-- Given entries follows --

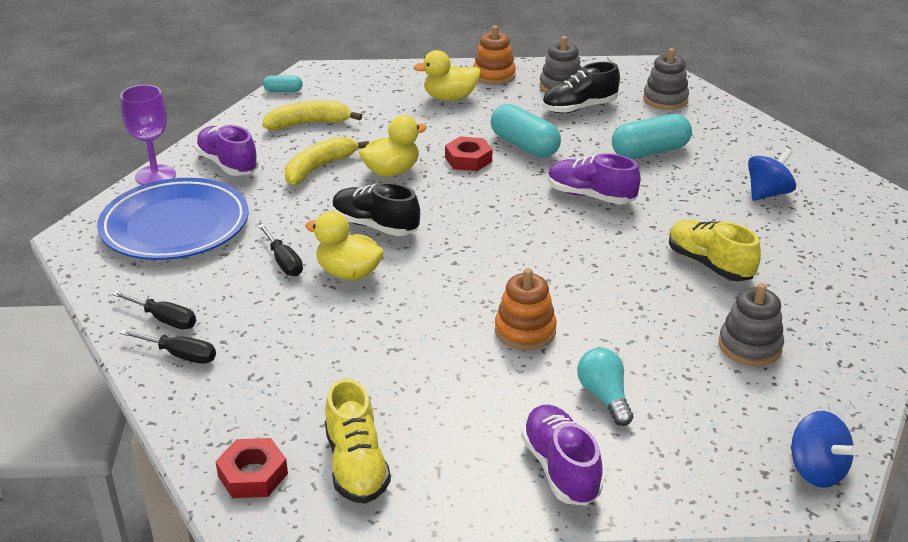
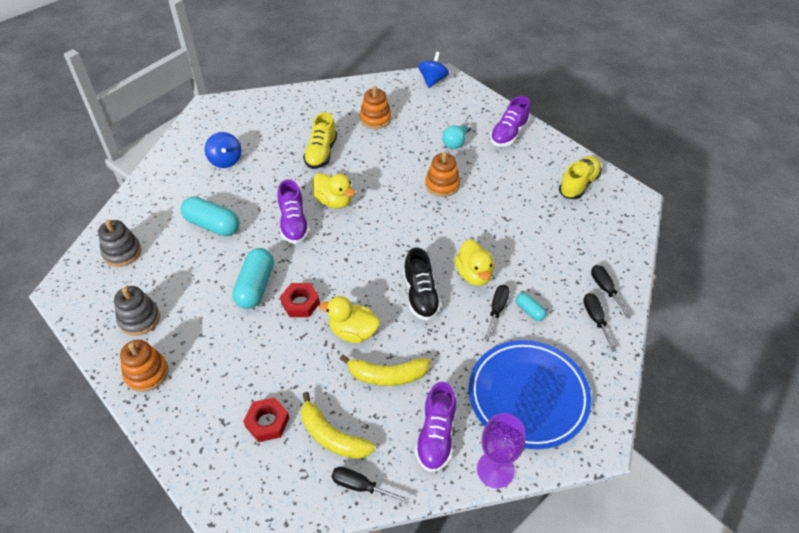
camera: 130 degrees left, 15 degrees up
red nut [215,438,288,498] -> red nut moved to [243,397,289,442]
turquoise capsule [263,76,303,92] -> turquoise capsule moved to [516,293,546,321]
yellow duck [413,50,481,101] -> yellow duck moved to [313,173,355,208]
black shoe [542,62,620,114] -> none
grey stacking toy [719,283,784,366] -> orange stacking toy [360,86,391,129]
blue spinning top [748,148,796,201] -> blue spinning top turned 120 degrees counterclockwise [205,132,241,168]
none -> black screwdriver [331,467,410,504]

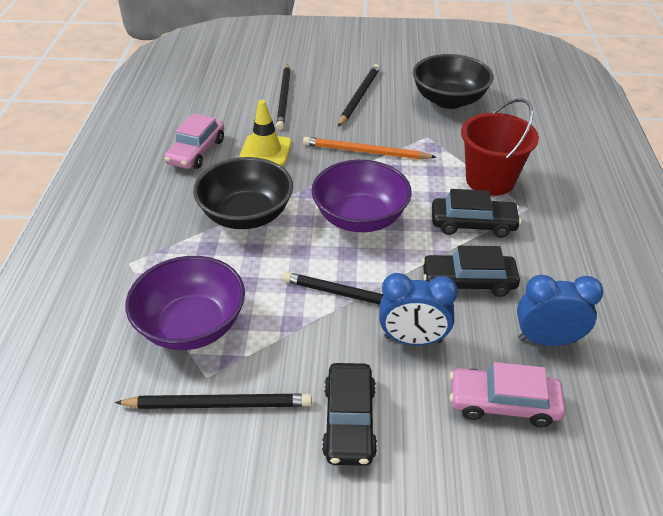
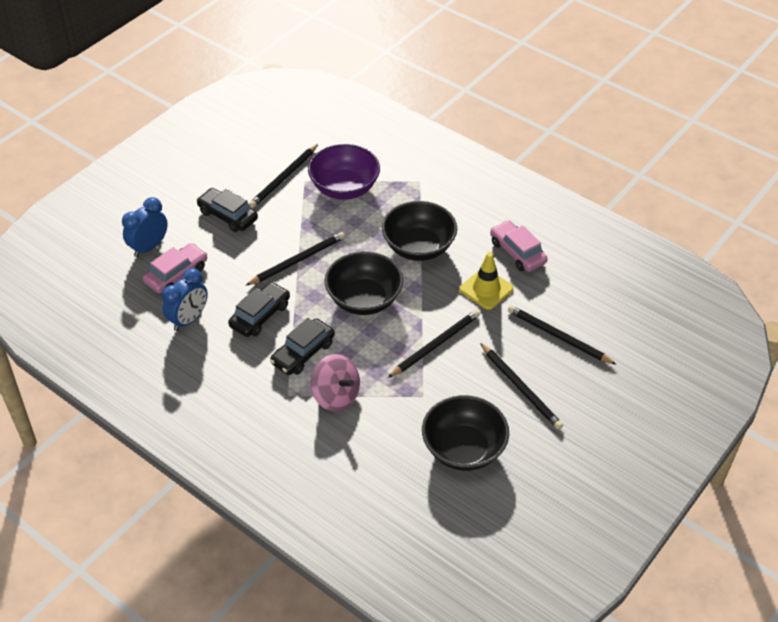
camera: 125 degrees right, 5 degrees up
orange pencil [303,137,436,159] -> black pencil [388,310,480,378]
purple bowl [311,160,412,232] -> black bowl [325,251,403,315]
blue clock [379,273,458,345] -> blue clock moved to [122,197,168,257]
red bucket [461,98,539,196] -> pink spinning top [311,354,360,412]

-- Given entries concluded --
-- Given entries follows --

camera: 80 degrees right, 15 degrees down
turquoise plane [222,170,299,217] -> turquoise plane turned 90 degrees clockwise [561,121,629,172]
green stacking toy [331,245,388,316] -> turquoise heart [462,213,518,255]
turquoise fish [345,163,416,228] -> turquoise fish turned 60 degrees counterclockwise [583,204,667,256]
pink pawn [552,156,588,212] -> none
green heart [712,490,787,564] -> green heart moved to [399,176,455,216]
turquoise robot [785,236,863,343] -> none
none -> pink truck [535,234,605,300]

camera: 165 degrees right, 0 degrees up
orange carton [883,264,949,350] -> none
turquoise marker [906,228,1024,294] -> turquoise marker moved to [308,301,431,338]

-- Given entries concluded --

Work item » Would you please repeat exactly the lines above, starting at the line with "orange pencil [303,137,436,159]" and stopping at the line with "red bucket [461,98,539,196]", both included?

Written response »
orange pencil [303,137,436,159] -> black pencil [388,310,480,378]
purple bowl [311,160,412,232] -> black bowl [325,251,403,315]
blue clock [379,273,458,345] -> blue clock moved to [122,197,168,257]
red bucket [461,98,539,196] -> pink spinning top [311,354,360,412]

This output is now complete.